What you have to do >>
Only the stretch of the listing below that runs from the line with "POT1: 5k (GND, MIC, wiper" through the line with "U6 pin SDA: SDA -> SCL" is to be printed, exactly and with both ends.

┌─ Dataset extract

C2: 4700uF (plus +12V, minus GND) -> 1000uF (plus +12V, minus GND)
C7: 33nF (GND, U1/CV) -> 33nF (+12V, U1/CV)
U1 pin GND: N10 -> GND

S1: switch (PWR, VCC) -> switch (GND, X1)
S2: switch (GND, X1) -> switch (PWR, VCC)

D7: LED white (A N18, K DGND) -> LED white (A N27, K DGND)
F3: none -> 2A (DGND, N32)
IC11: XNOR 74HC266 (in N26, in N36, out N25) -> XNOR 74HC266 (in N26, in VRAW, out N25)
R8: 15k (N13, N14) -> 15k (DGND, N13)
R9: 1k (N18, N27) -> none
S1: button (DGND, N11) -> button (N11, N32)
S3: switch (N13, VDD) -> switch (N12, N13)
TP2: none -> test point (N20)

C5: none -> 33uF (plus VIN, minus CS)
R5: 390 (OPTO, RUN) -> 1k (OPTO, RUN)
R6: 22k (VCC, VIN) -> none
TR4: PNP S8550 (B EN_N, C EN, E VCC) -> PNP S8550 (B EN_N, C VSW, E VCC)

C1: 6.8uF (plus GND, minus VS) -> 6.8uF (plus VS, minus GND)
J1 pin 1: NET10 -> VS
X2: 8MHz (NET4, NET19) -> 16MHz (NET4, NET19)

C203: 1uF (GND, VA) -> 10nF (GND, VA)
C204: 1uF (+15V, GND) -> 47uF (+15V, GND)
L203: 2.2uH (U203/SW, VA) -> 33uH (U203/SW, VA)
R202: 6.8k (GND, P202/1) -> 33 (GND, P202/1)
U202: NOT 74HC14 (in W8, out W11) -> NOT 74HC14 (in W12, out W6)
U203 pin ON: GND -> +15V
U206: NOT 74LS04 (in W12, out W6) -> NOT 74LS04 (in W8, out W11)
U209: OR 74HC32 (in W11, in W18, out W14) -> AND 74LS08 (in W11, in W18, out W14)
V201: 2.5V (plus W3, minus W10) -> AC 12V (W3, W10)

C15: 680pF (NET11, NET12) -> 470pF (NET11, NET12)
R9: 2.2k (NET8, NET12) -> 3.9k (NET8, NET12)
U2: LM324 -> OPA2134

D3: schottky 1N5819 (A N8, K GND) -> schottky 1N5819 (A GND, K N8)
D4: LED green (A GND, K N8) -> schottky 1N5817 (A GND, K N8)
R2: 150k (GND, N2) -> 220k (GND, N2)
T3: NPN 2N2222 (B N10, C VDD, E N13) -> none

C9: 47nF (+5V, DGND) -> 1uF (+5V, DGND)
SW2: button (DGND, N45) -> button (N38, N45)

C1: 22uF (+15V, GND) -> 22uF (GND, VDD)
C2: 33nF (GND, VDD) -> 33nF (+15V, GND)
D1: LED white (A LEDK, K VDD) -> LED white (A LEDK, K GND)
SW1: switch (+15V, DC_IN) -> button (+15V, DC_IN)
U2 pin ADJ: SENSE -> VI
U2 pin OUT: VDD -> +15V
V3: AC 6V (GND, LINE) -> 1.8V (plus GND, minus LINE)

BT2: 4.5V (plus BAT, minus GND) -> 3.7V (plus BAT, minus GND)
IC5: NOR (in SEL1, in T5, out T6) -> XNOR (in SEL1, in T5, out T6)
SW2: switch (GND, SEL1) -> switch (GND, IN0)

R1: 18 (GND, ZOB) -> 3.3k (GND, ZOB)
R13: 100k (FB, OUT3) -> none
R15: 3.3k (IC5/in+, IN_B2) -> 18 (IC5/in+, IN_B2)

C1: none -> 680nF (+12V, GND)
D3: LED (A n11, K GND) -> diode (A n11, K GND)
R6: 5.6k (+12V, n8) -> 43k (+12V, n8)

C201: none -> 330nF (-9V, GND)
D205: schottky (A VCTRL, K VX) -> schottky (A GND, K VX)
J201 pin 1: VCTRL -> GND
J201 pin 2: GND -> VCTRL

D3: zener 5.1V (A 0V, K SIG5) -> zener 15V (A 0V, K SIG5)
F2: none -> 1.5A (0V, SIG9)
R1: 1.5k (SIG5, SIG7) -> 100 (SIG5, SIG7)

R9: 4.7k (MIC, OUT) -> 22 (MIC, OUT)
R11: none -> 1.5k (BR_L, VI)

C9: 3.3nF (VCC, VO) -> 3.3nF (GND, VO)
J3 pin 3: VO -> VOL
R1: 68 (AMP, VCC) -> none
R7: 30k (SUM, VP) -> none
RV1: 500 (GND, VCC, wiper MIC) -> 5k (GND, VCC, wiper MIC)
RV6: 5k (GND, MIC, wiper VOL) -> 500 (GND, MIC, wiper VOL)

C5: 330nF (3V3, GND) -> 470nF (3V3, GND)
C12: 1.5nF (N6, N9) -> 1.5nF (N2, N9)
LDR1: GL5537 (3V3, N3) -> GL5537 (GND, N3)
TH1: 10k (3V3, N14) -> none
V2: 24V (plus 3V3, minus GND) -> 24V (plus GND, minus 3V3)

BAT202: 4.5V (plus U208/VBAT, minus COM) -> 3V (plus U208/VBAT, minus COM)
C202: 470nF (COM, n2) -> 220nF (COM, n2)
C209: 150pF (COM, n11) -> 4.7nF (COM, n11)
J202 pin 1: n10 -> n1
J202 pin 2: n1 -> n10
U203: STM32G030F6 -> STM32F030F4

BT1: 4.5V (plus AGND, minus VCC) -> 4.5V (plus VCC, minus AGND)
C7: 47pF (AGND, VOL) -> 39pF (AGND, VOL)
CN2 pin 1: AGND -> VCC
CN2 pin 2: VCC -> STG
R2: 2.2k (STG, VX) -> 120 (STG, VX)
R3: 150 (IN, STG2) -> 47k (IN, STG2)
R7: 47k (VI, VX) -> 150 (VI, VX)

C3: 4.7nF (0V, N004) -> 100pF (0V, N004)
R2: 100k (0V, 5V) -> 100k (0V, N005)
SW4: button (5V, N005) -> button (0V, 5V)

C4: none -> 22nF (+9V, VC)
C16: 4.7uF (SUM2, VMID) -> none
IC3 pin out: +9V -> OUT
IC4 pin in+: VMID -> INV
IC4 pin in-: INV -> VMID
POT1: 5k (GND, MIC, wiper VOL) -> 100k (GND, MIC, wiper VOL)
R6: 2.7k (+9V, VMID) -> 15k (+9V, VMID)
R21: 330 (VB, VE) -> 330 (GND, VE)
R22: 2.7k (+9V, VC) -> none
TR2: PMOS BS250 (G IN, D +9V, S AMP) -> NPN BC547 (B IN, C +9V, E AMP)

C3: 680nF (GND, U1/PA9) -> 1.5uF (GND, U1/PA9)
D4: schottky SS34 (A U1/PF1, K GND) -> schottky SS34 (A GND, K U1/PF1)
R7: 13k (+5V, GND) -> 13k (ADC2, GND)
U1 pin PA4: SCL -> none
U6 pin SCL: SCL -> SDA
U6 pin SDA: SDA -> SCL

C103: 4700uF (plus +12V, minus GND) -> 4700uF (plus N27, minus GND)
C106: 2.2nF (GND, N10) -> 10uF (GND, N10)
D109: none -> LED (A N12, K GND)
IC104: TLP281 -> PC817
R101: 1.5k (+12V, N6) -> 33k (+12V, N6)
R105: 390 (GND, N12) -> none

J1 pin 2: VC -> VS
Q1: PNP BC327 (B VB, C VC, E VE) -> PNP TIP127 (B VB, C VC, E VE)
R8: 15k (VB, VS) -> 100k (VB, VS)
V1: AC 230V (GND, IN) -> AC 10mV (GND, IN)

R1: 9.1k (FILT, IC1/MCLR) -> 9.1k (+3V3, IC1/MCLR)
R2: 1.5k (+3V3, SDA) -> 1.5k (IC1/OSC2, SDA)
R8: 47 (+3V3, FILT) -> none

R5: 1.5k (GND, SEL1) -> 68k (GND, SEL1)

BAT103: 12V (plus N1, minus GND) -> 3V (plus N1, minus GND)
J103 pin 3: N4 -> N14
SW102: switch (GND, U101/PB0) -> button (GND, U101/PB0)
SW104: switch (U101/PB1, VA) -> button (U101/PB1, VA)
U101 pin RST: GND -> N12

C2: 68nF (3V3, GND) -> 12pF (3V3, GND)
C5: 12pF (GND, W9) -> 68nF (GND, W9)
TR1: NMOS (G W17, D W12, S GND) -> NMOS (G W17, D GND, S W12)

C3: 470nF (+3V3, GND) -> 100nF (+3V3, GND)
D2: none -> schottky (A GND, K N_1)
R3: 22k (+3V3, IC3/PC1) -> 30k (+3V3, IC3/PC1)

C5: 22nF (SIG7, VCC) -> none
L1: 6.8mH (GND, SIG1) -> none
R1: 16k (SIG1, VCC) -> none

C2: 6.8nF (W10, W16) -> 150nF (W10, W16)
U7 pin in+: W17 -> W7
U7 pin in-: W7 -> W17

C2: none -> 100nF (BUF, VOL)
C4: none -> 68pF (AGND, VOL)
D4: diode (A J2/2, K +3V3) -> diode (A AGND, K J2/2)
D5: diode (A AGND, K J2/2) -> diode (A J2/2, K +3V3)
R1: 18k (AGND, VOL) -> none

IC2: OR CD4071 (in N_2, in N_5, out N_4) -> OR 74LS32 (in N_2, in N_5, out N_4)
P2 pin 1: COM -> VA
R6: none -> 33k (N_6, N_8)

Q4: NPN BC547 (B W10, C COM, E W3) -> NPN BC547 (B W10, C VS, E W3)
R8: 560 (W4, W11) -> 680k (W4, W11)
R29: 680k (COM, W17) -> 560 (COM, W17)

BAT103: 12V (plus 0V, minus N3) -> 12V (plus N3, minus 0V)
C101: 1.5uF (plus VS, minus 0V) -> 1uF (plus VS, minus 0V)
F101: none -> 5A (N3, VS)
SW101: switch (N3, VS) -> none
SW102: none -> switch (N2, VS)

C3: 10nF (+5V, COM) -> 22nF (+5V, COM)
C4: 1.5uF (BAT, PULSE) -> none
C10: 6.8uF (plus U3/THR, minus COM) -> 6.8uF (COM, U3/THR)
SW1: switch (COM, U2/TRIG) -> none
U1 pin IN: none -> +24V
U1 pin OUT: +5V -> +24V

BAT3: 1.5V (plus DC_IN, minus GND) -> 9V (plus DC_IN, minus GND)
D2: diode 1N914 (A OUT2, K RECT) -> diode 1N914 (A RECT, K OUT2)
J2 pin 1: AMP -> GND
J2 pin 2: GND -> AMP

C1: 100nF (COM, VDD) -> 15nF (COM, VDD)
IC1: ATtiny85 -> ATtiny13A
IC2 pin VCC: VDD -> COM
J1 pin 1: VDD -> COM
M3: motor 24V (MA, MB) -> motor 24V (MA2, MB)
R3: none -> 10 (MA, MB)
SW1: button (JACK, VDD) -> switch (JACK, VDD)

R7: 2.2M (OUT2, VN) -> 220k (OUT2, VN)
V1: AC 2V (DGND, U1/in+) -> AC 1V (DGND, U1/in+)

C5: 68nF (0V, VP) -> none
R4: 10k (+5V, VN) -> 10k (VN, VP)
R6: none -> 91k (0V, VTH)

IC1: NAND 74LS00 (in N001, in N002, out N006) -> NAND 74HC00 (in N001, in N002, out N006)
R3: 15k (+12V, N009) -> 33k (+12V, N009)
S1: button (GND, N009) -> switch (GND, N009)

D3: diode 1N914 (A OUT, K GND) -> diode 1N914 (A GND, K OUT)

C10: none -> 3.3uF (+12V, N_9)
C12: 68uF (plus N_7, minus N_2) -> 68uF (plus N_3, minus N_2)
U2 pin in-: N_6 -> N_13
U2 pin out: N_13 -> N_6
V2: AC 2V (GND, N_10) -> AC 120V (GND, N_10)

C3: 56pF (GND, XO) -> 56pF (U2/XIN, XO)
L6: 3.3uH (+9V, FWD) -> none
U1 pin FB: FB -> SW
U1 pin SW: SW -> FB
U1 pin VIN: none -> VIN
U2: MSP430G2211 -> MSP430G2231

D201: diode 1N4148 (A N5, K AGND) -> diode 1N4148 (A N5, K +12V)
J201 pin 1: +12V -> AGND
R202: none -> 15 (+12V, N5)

└─

Completed task >>
POT1: 5k (GND, MIC, wiper VOL) -> 100k (GND, MIC, wiper VOL)
R6: 2.7k (+9V, VMID) -> 15k (+9V, VMID)
R21: 330 (VB, VE) -> 330 (GND, VE)
R22: 2.7k (+9V, VC) -> none
TR2: PMOS BS250 (G IN, D +9V, S AMP) -> NPN BC547 (B IN, C +9V, E AMP)

C3: 680nF (GND, U1/PA9) -> 1.5uF (GND, U1/PA9)
D4: schottky SS34 (A U1/PF1, K GND) -> schottky SS34 (A GND, K U1/PF1)
R7: 13k (+5V, GND) -> 13k (ADC2, GND)
U1 pin PA4: SCL -> none
U6 pin SCL: SCL -> SDA
U6 pin SDA: SDA -> SCL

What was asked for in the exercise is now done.